#### [What to produce]
Could you copy exactly the lines from the start of the records through the one containing "U6: XOR (in", both included, and leave out the pictures?

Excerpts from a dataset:
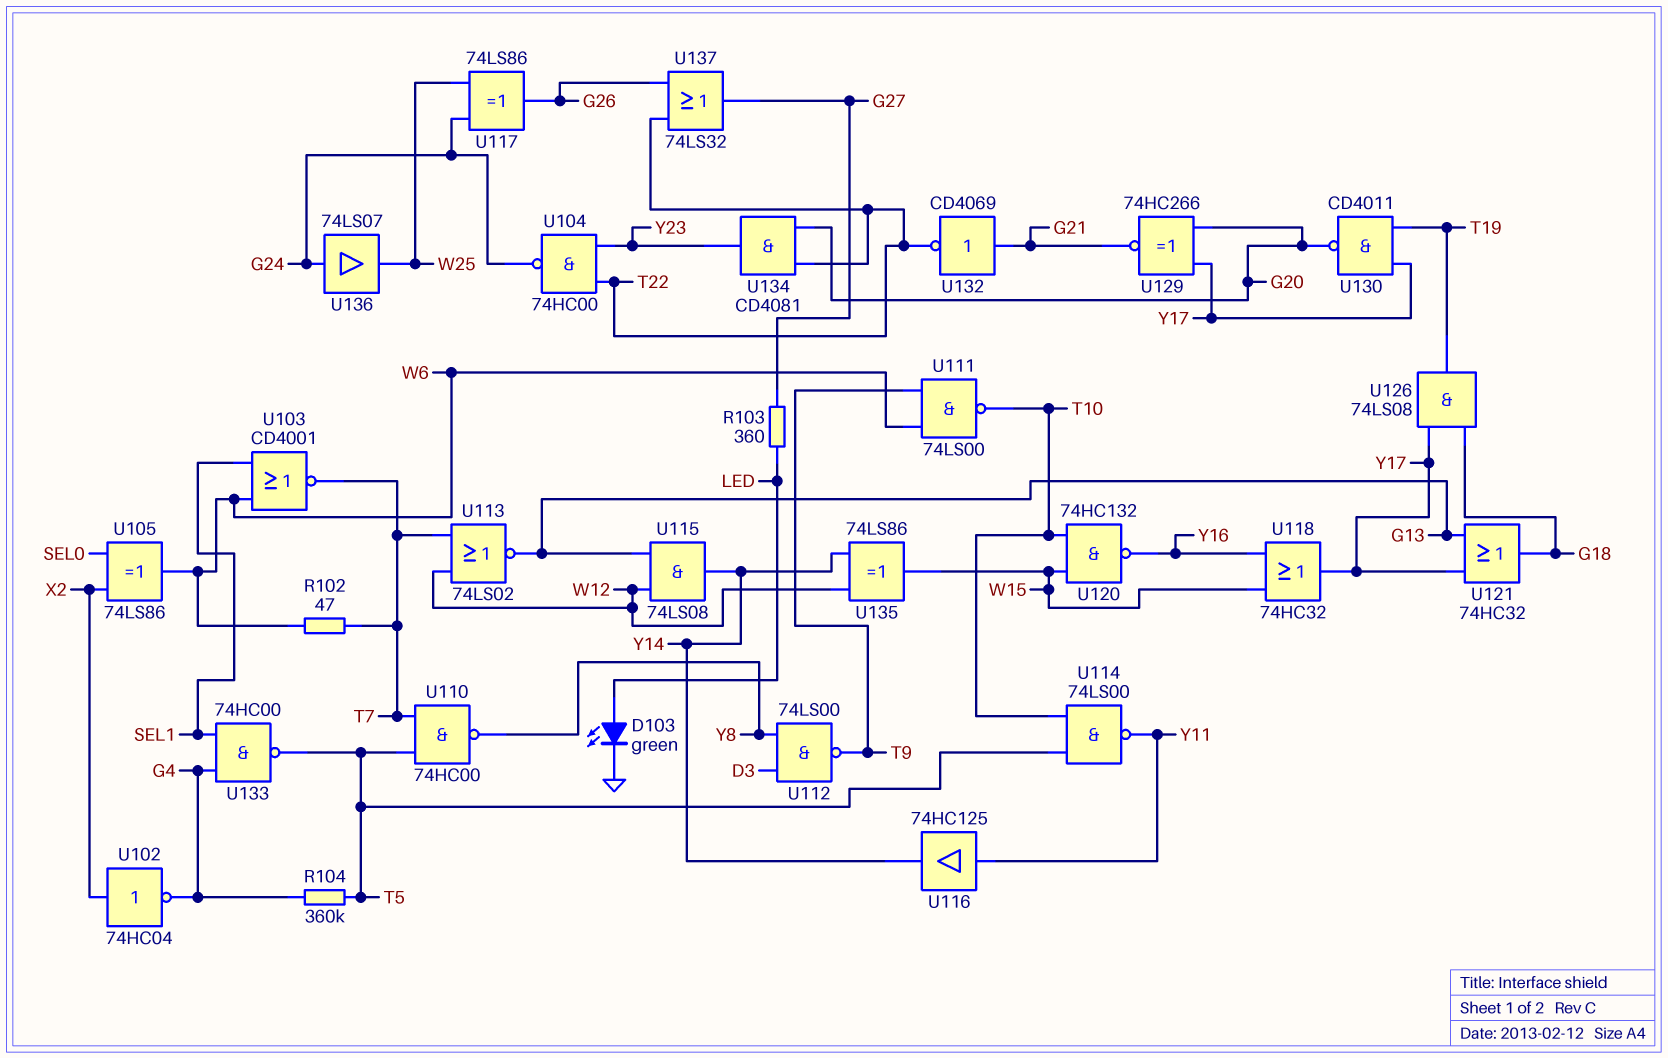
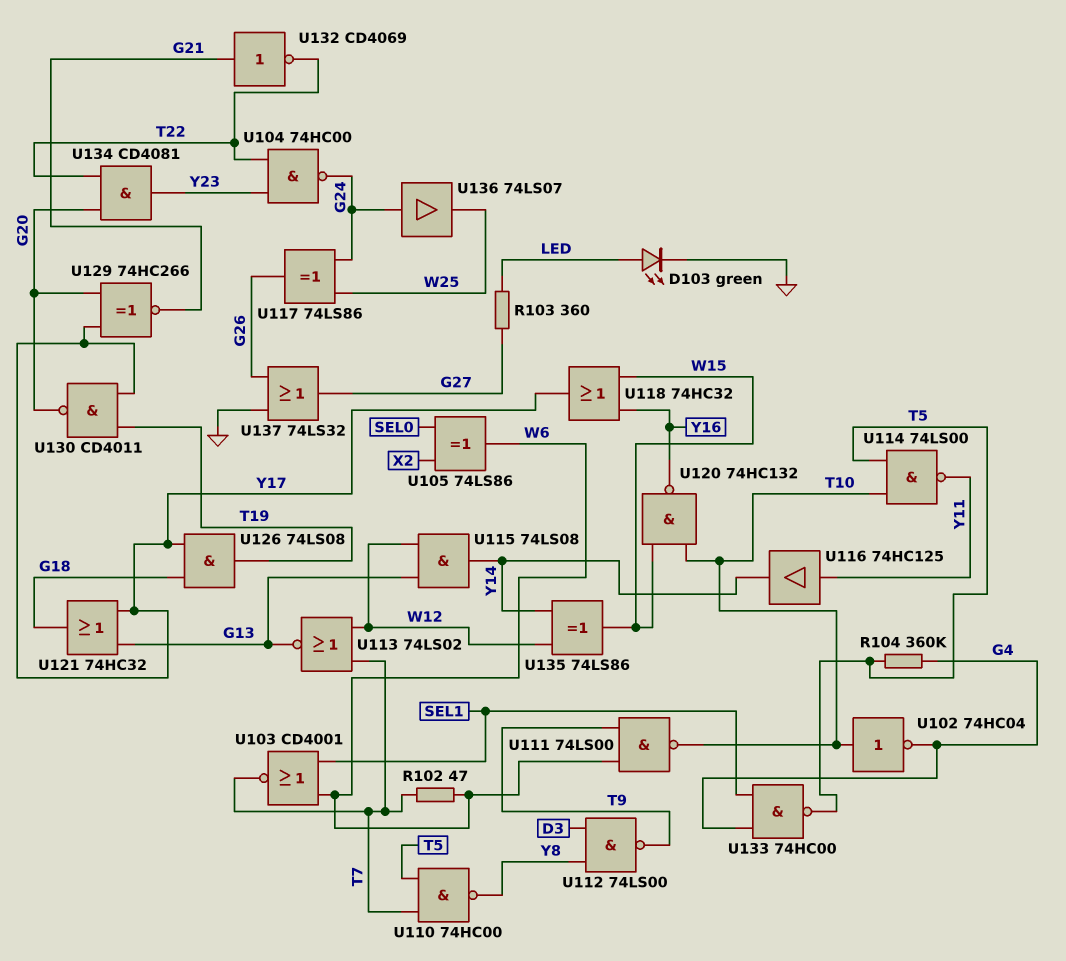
U102: NOT 74HC04 (in X2, out G4) -> NOT 74HC04 (in T10, out G4)
U137: OR 74LS32 (in G26, in T22, out G27) -> OR 74LS32 (in G26, in GND, out G27)

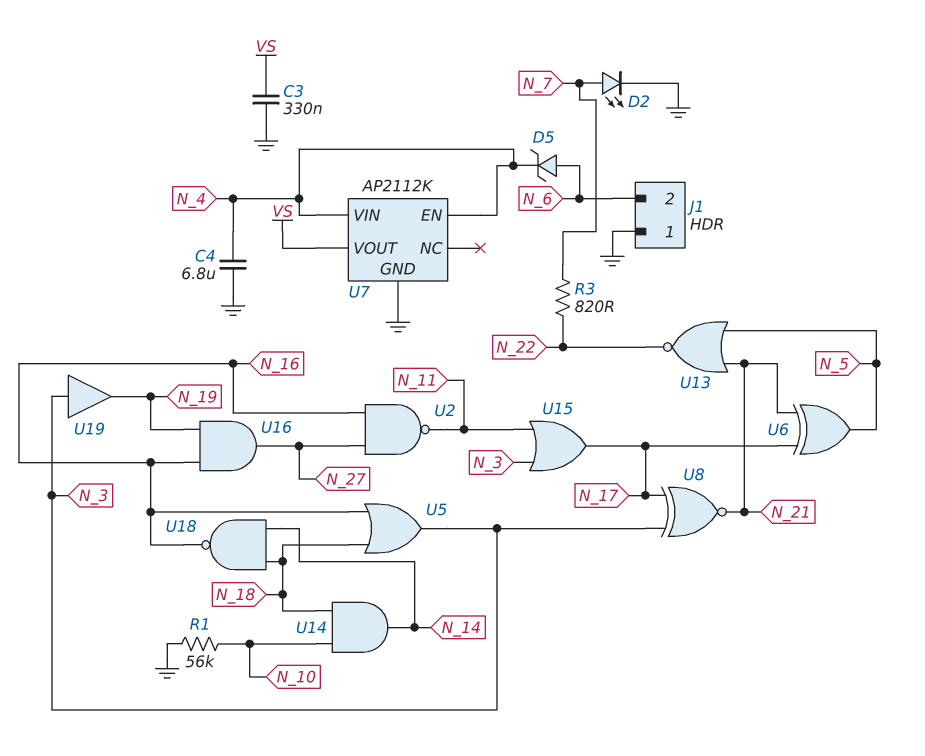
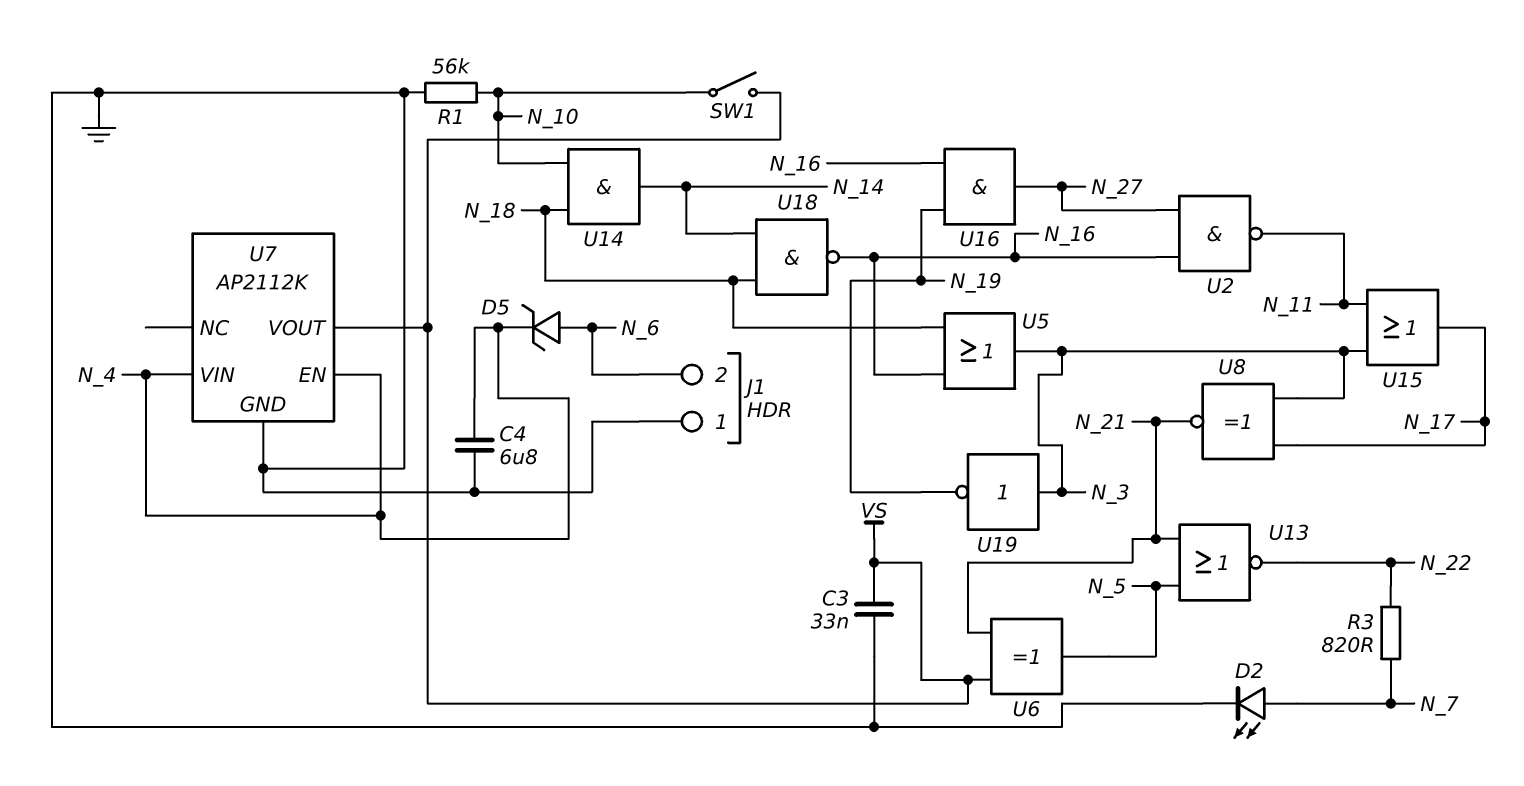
C3: 330nF (GND, VS) -> 33nF (GND, VS)
SW1: none -> switch (N_10, VS)
U6: XOR (in N_17, in N_21, out N_5) -> XOR (in N_21, in VS, out N_5)
U19: buffer (in N_3, out N_19) -> NOT (in N_3, out N_19)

#### [Response box]
U102: NOT 74HC04 (in X2, out G4) -> NOT 74HC04 (in T10, out G4)
U137: OR 74LS32 (in G26, in T22, out G27) -> OR 74LS32 (in G26, in GND, out G27)

C3: 330nF (GND, VS) -> 33nF (GND, VS)
SW1: none -> switch (N_10, VS)
U6: XOR (in N_17, in N_21, out N_5) -> XOR (in N_21, in VS, out N_5)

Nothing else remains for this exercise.